Work instruction — Without including any picture, write out the entries exactly as they stand.

Supplied information —
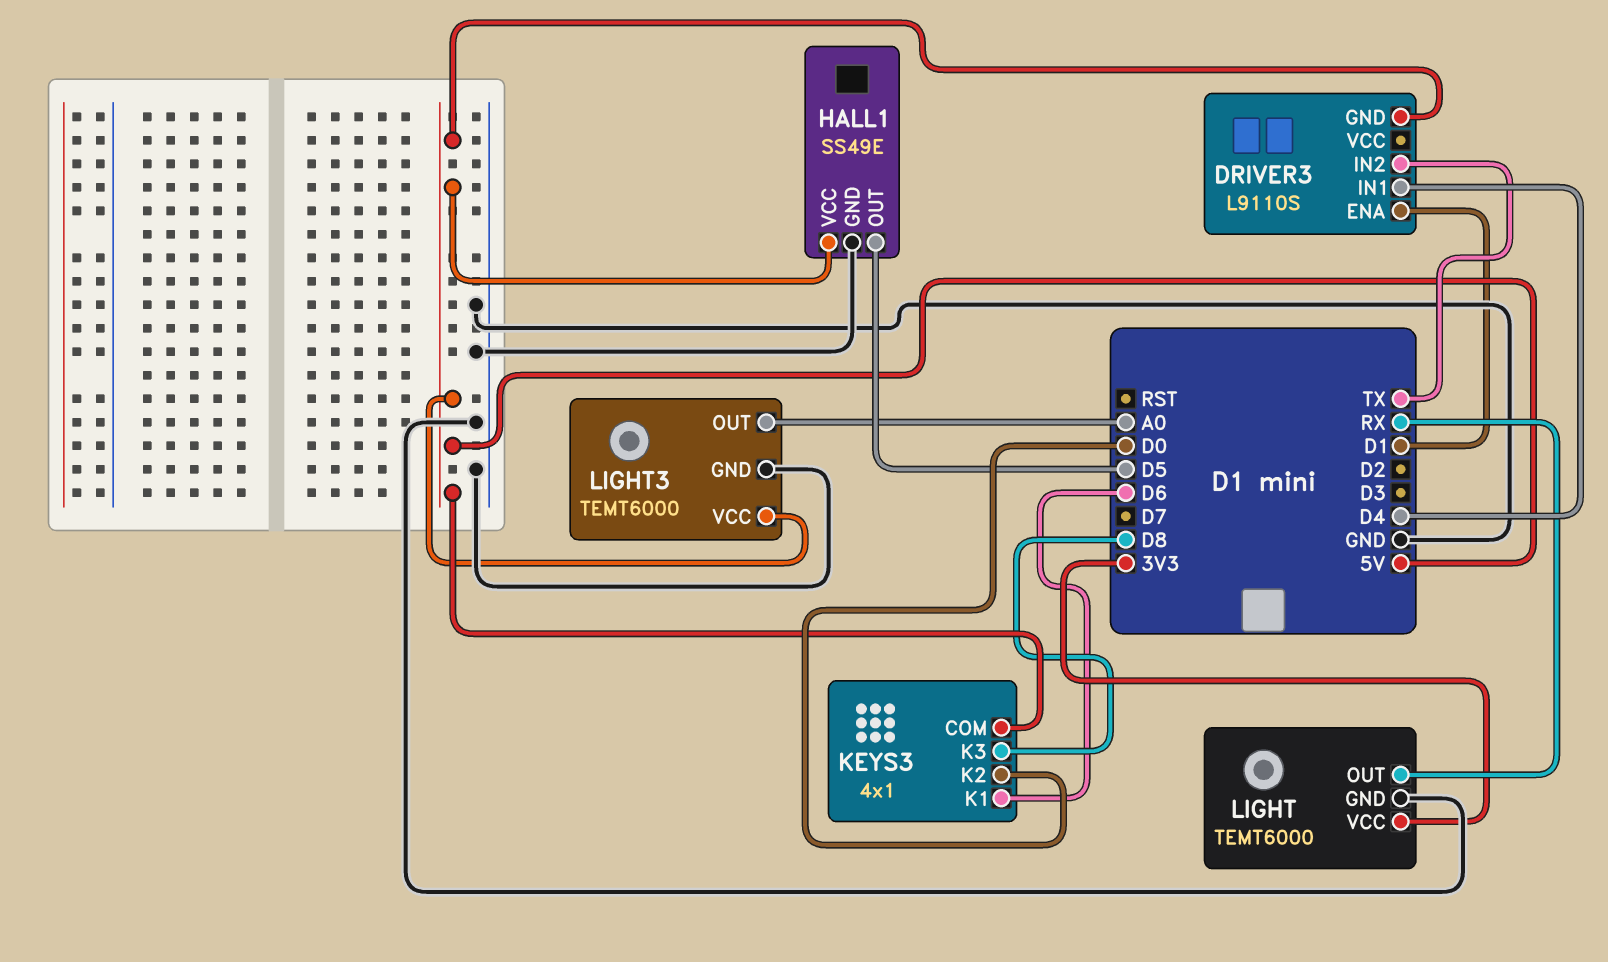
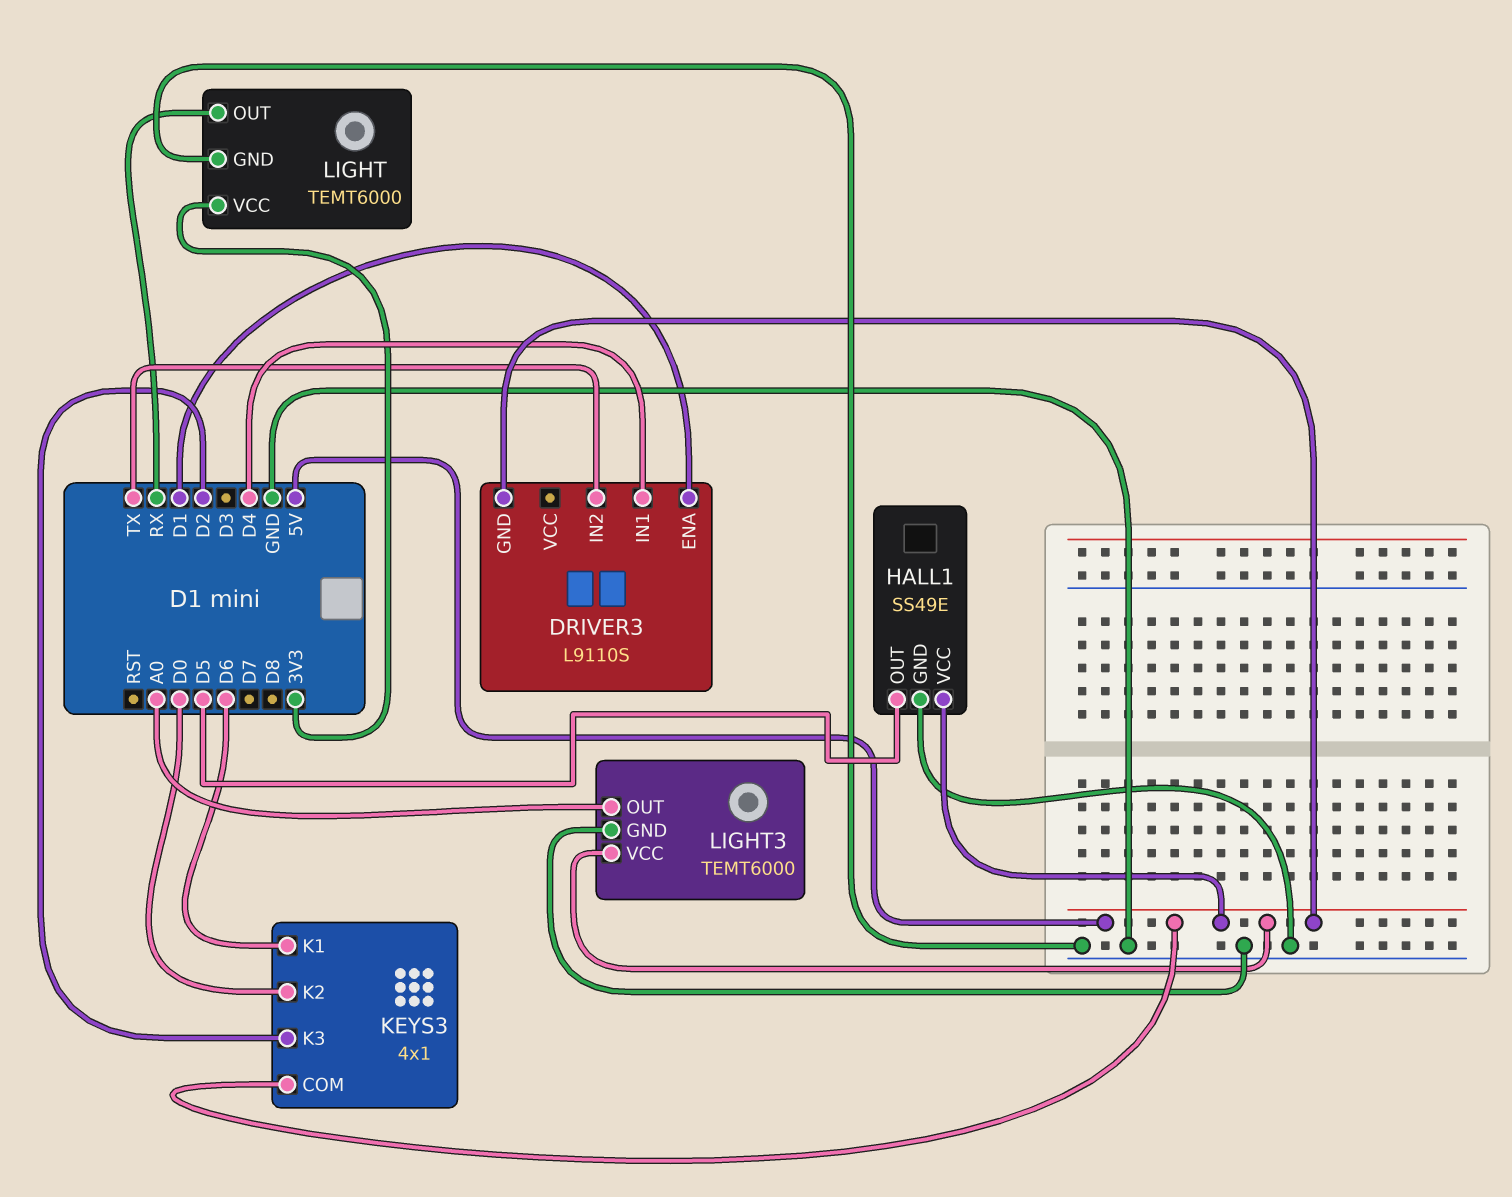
KEYS3 pin K3: D8 -> D2

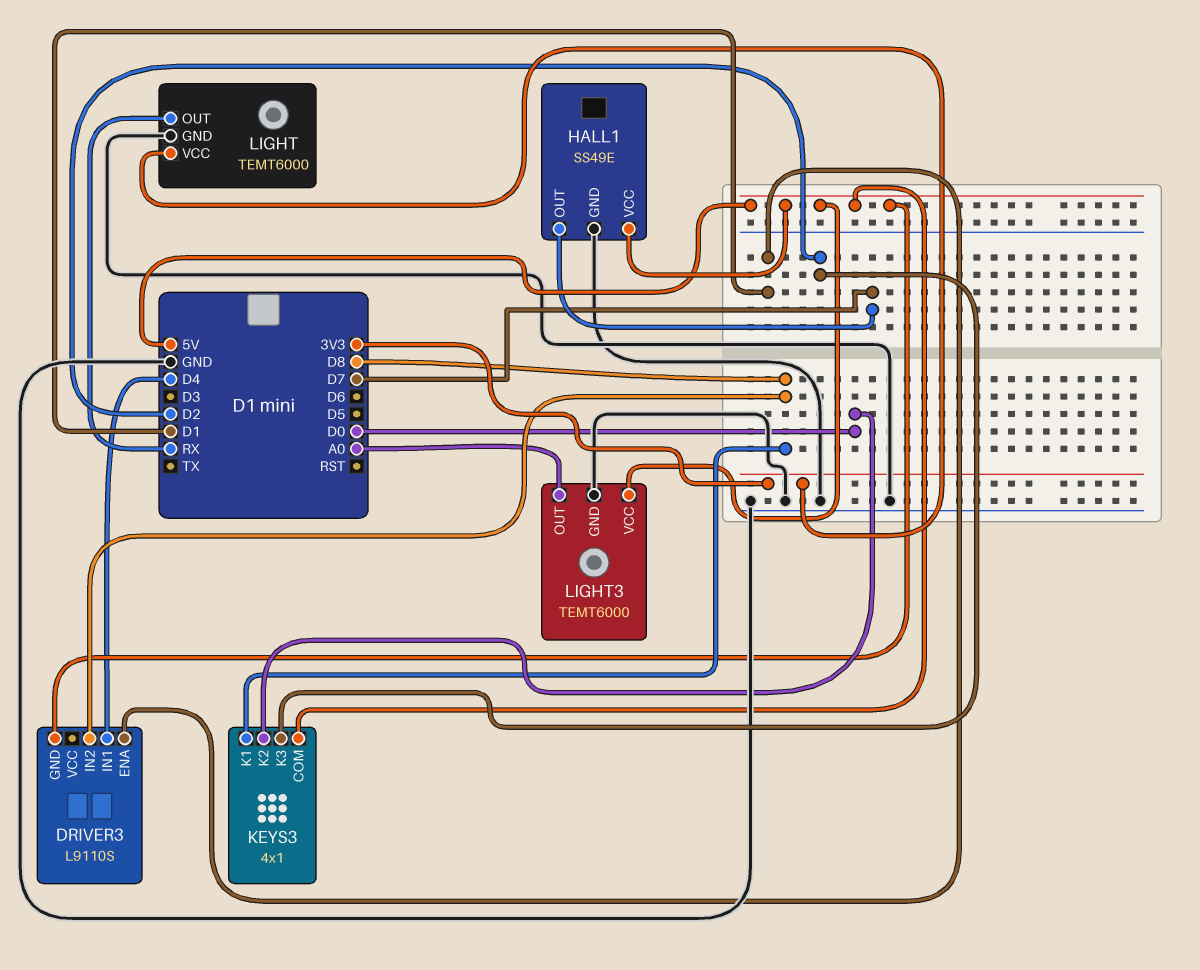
DRIVER3 pin IN2: TX -> D8
HALL1 pin OUT: D5 -> D7
KEYS3 pin K1: D6 -> D8

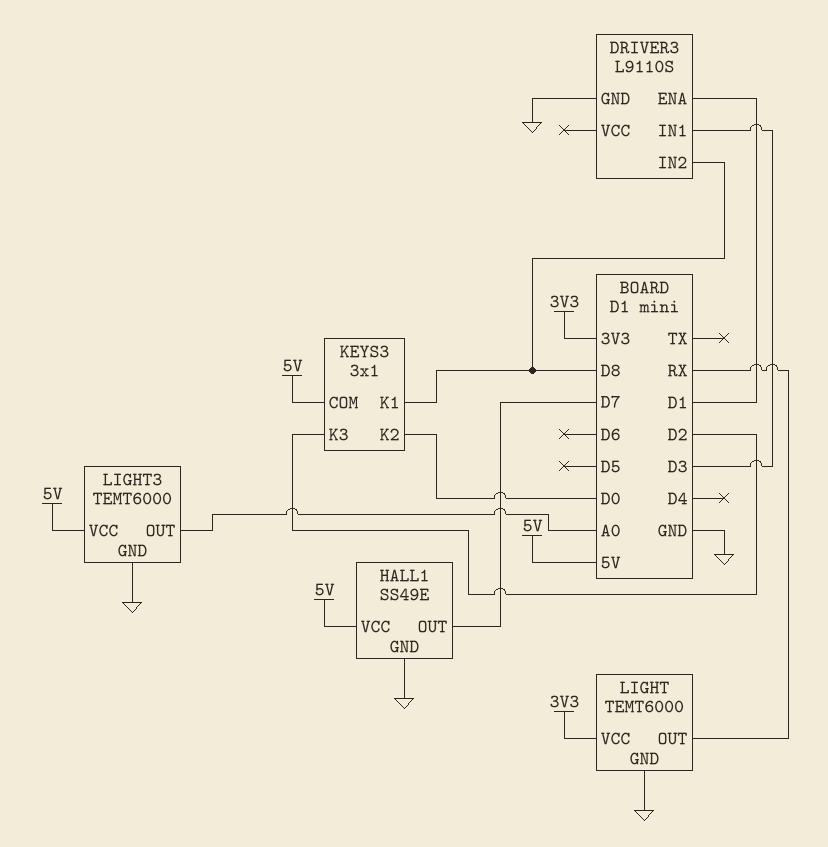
DRIVER3 pin GND: 5V -> GND
DRIVER3 pin IN1: D4 -> D3
KEYS3: 4x1 -> 3x1

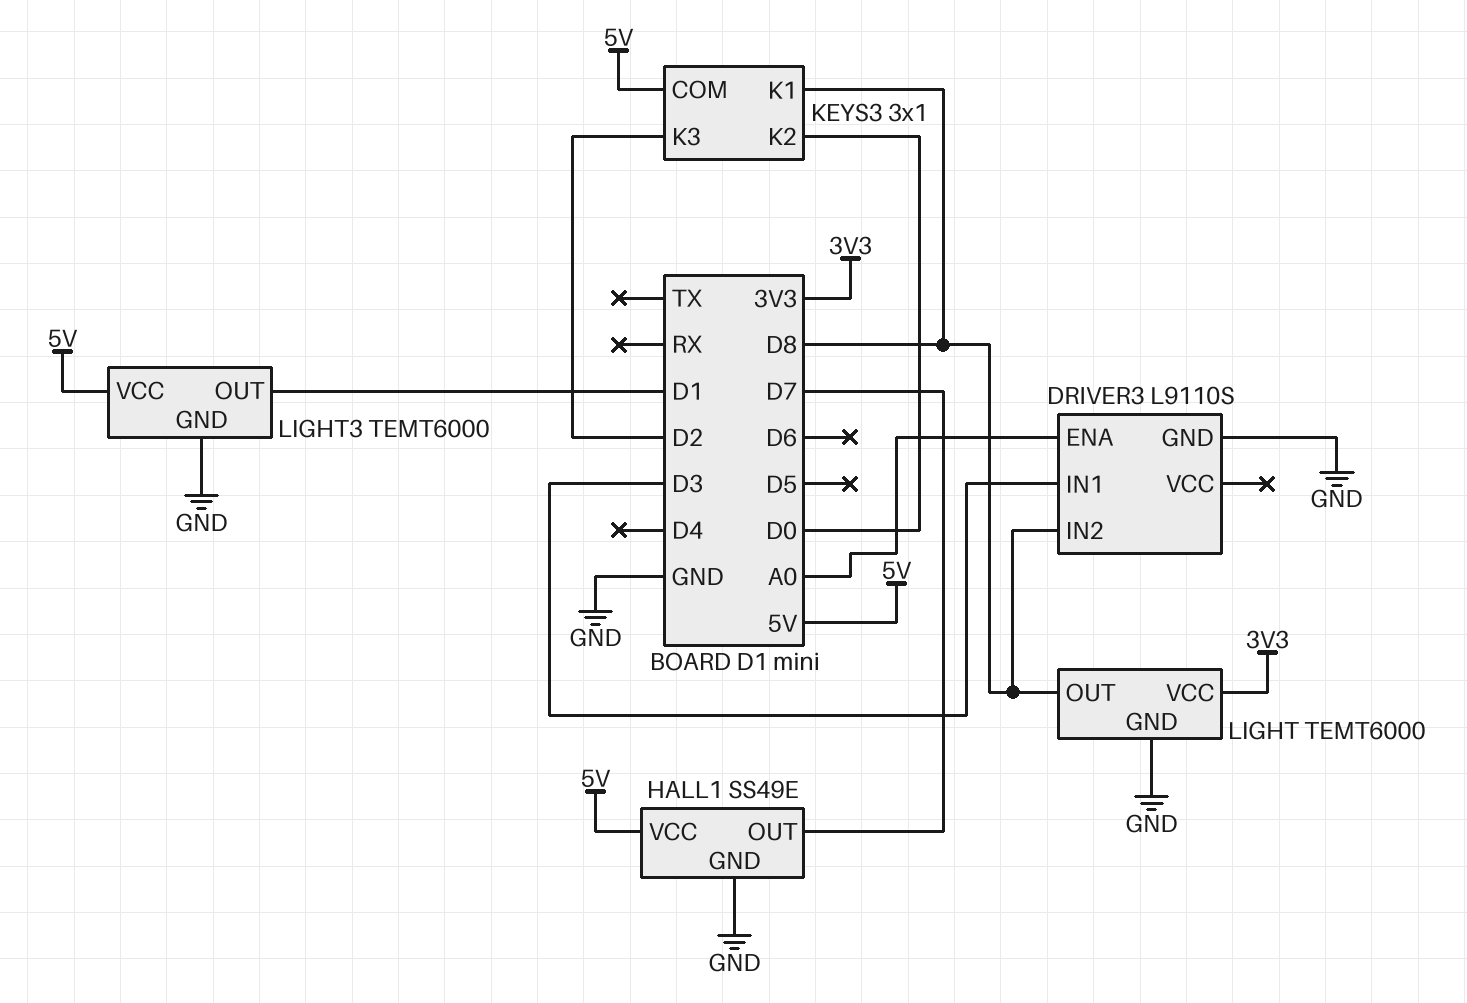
DRIVER3 pin ENA: D1 -> A0
LIGHT pin OUT: RX -> D8
LIGHT3 pin OUT: A0 -> D1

Written answer —
KEYS3 pin K3: D8 -> D2

DRIVER3 pin IN2: TX -> D8
HALL1 pin OUT: D5 -> D7
KEYS3 pin K1: D6 -> D8

DRIVER3 pin GND: 5V -> GND
DRIVER3 pin IN1: D4 -> D3
KEYS3: 4x1 -> 3x1

DRIVER3 pin ENA: D1 -> A0
LIGHT pin OUT: RX -> D8
LIGHT3 pin OUT: A0 -> D1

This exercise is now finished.